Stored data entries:
════════════════

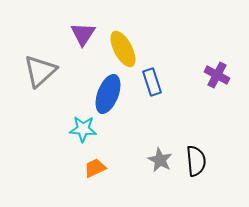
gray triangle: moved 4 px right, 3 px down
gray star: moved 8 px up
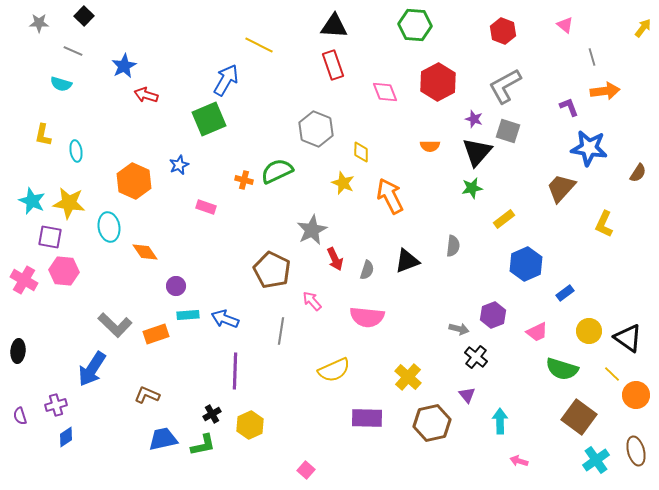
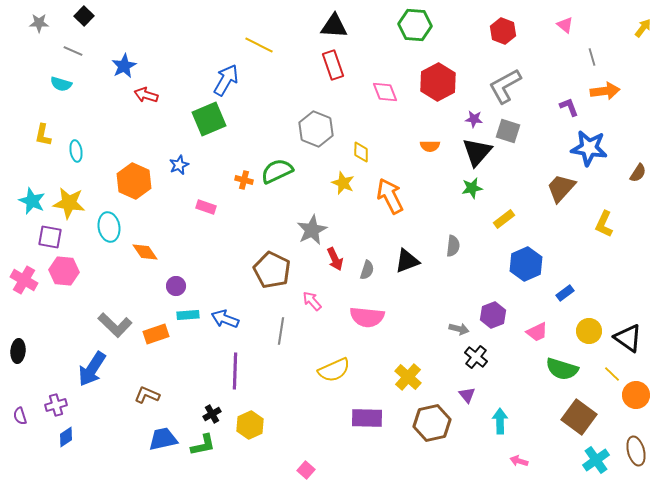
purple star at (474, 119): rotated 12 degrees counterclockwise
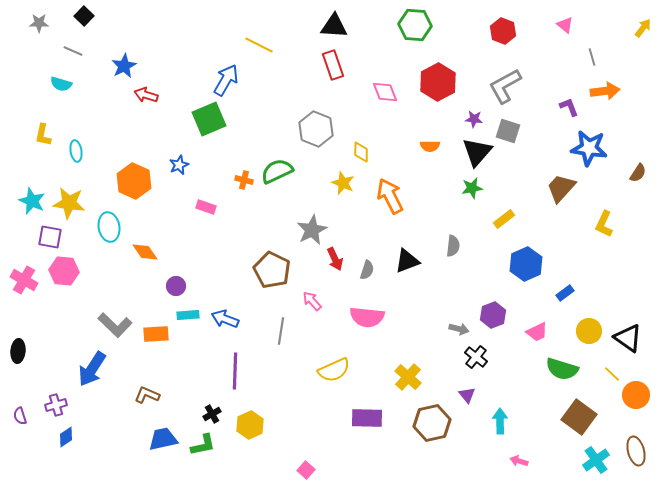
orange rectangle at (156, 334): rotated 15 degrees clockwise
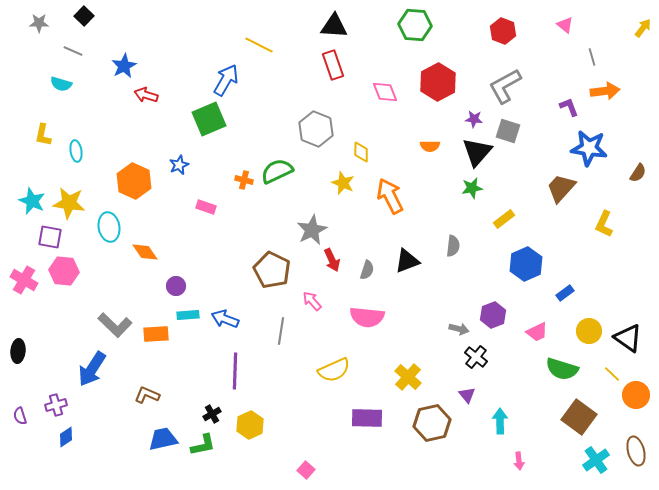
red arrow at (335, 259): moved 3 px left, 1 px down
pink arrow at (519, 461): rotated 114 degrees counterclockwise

════════════════

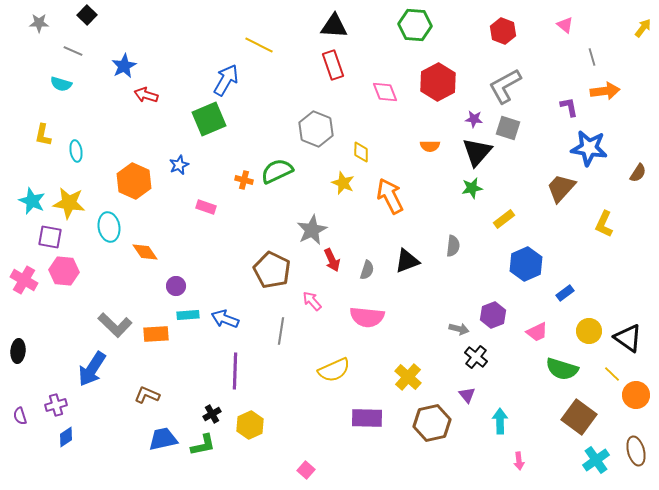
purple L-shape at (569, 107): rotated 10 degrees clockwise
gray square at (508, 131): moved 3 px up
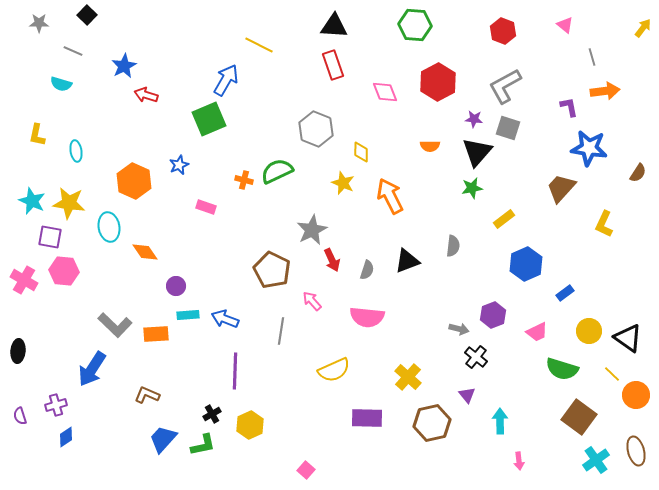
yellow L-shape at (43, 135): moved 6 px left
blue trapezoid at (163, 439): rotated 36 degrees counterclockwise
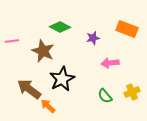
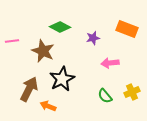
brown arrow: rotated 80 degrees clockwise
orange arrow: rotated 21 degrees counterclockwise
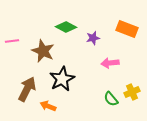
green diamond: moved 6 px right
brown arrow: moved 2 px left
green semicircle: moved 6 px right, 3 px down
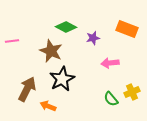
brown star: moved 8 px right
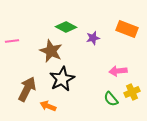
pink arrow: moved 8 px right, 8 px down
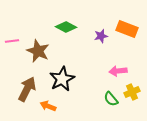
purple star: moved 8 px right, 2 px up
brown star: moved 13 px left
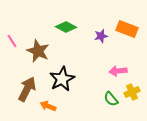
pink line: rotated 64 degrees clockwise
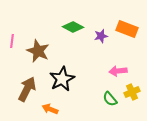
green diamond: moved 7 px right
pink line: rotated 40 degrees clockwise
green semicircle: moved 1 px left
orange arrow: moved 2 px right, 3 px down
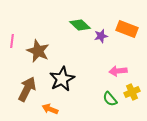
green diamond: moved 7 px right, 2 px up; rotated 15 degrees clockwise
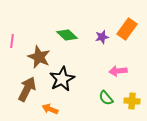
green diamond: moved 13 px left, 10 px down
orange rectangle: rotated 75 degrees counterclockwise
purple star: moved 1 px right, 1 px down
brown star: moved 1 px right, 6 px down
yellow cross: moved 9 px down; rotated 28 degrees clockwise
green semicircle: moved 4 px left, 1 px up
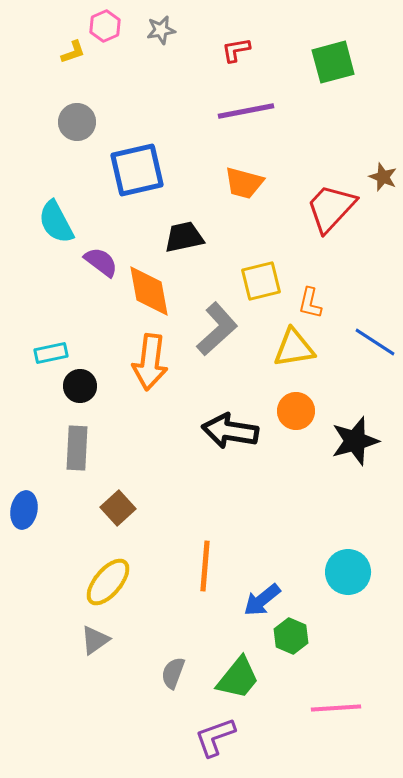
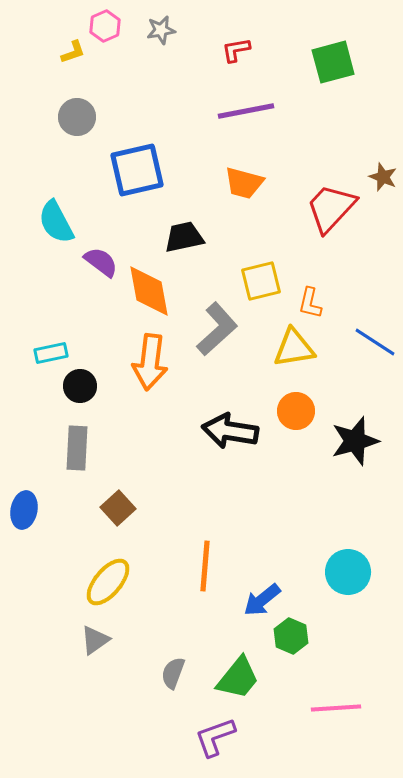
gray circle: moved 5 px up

════════════════

_Your goal_: Update the rows from the line with "pink line: rotated 64 degrees clockwise" up to and including the line with "green diamond: moved 7 px right, 2", changing every "pink line" to "magenta line" and keeping all other text the same. Leave the pictures out of your answer.

_Written response_:
magenta line: rotated 64 degrees clockwise
green diamond: moved 7 px right
magenta line: rotated 40 degrees clockwise
green semicircle: moved 1 px left
orange arrow: moved 2 px right, 3 px down
green diamond: moved 7 px right, 2 px up; rotated 15 degrees clockwise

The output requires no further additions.